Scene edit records
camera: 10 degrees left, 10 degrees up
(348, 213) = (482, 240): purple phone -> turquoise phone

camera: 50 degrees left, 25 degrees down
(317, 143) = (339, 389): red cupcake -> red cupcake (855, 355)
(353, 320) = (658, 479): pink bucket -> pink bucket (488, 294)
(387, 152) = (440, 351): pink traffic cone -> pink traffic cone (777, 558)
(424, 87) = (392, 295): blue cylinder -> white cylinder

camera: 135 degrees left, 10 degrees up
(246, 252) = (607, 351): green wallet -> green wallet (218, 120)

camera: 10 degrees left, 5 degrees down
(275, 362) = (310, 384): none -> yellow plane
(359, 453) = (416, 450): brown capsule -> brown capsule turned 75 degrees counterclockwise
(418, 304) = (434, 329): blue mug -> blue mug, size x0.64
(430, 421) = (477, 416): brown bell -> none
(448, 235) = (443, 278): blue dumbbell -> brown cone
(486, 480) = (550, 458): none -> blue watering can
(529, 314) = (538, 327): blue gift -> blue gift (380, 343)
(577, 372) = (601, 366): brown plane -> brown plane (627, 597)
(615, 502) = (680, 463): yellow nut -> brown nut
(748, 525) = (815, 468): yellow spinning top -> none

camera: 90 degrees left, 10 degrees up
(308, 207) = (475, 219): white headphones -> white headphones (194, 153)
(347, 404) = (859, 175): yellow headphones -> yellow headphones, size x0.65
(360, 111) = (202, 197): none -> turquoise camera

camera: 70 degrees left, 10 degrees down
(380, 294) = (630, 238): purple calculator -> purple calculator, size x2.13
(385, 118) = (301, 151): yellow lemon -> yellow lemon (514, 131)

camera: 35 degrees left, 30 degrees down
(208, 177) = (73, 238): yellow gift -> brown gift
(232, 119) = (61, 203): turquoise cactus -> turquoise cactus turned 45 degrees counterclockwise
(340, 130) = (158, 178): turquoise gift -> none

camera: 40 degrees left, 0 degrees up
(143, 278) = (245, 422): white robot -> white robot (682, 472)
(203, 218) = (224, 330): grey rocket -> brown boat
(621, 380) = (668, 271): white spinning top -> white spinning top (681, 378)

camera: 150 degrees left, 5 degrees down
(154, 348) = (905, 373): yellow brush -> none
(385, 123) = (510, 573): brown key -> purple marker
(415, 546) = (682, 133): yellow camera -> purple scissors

§ **What to work on**:
Go line by line through the data above and report each one that holds the string "brown".

§ **Output**:
(359, 453) = (416, 450): brown capsule -> brown capsule turned 75 degrees counterclockwise
(430, 421) = (477, 416): brown bell -> none
(448, 235) = (443, 278): blue dumbbell -> brown cone
(577, 372) = (601, 366): brown plane -> brown plane (627, 597)
(615, 502) = (680, 463): yellow nut -> brown nut
(208, 177) = (73, 238): yellow gift -> brown gift
(203, 218) = (224, 330): grey rocket -> brown boat
(385, 123) = (510, 573): brown key -> purple marker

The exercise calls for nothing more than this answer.